Please return the lines, both ends included, that run from the one containing "RADIO2 pin GND: VIN -> GND" to the last line of the data below, exactly and alone.

RECORDS SUPPLIED:
___
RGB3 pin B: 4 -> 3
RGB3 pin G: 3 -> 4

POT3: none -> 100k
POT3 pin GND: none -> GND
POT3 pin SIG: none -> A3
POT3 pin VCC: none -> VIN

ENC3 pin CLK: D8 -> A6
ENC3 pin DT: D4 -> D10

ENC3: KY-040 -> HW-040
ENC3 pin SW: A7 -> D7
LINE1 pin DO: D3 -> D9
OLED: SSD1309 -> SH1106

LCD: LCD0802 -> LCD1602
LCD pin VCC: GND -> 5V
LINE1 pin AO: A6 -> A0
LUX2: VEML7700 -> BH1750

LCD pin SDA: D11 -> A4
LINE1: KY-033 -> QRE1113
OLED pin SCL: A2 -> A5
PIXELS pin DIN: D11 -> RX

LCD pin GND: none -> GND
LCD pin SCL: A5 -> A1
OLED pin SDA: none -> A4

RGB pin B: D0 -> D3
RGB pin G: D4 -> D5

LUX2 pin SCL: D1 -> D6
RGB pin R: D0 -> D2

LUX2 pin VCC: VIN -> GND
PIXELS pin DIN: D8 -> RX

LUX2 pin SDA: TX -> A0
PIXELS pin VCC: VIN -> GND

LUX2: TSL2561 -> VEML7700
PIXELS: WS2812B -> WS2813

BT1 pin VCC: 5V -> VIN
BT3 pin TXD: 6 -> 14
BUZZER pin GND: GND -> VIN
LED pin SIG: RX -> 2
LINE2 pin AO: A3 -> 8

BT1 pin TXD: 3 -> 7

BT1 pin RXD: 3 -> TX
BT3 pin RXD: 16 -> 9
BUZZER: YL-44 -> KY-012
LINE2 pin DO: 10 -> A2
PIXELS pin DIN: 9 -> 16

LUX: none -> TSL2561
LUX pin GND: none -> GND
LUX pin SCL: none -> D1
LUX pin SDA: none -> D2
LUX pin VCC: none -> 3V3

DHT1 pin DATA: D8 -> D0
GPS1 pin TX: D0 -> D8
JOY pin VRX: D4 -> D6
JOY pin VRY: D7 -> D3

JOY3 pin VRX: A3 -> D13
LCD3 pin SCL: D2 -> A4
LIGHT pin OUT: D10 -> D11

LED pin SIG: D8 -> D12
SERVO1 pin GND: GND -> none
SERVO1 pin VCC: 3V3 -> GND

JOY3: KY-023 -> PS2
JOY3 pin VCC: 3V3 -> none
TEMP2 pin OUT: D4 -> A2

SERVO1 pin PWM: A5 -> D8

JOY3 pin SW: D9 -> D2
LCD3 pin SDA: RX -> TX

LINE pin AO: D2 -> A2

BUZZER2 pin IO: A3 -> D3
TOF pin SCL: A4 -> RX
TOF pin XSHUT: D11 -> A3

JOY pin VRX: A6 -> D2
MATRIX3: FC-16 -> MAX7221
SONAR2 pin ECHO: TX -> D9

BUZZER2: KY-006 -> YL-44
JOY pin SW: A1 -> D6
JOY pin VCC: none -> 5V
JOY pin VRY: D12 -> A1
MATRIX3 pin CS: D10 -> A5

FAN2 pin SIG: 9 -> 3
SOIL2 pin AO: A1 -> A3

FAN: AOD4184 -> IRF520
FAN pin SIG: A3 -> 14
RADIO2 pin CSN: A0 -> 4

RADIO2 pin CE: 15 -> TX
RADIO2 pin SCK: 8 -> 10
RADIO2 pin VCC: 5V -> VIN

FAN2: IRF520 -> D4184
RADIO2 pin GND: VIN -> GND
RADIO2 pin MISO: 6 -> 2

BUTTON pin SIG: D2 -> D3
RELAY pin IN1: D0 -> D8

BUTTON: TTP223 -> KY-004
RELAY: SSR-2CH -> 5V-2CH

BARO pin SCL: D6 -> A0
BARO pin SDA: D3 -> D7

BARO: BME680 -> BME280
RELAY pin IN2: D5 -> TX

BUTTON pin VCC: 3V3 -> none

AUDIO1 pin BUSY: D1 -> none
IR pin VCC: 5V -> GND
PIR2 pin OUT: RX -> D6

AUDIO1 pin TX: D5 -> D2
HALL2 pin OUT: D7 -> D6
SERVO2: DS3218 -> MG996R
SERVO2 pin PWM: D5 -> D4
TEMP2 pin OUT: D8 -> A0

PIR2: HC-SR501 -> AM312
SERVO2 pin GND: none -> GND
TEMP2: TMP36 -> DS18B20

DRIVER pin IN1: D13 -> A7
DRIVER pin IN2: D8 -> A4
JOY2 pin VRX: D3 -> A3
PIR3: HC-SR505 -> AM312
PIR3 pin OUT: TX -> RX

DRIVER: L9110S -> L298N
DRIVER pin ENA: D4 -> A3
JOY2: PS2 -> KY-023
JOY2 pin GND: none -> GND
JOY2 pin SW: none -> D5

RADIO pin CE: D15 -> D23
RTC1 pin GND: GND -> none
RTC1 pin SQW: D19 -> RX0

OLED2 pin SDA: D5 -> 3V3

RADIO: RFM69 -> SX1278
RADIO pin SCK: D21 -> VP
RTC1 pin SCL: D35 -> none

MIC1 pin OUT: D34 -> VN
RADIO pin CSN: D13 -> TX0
___
YOUR SOLUTION:
RADIO2 pin GND: VIN -> GND
RADIO2 pin MISO: 6 -> 2

BUTTON pin SIG: D2 -> D3
RELAY pin IN1: D0 -> D8

BUTTON: TTP223 -> KY-004
RELAY: SSR-2CH -> 5V-2CH

BARO pin SCL: D6 -> A0
BARO pin SDA: D3 -> D7

BARO: BME680 -> BME280
RELAY pin IN2: D5 -> TX

BUTTON pin VCC: 3V3 -> none

AUDIO1 pin BUSY: D1 -> none
IR pin VCC: 5V -> GND
PIR2 pin OUT: RX -> D6

AUDIO1 pin TX: D5 -> D2
HALL2 pin OUT: D7 -> D6
SERVO2: DS3218 -> MG996R
SERVO2 pin PWM: D5 -> D4
TEMP2 pin OUT: D8 -> A0

PIR2: HC-SR501 -> AM312
SERVO2 pin GND: none -> GND
TEMP2: TMP36 -> DS18B20

DRIVER pin IN1: D13 -> A7
DRIVER pin IN2: D8 -> A4
JOY2 pin VRX: D3 -> A3
PIR3: HC-SR505 -> AM312
PIR3 pin OUT: TX -> RX

DRIVER: L9110S -> L298N
DRIVER pin ENA: D4 -> A3
JOY2: PS2 -> KY-023
JOY2 pin GND: none -> GND
JOY2 pin SW: none -> D5

RADIO pin CE: D15 -> D23
RTC1 pin GND: GND -> none
RTC1 pin SQW: D19 -> RX0

OLED2 pin SDA: D5 -> 3V3

RADIO: RFM69 -> SX1278
RADIO pin SCK: D21 -> VP
RTC1 pin SCL: D35 -> none

MIC1 pin OUT: D34 -> VN
RADIO pin CSN: D13 -> TX0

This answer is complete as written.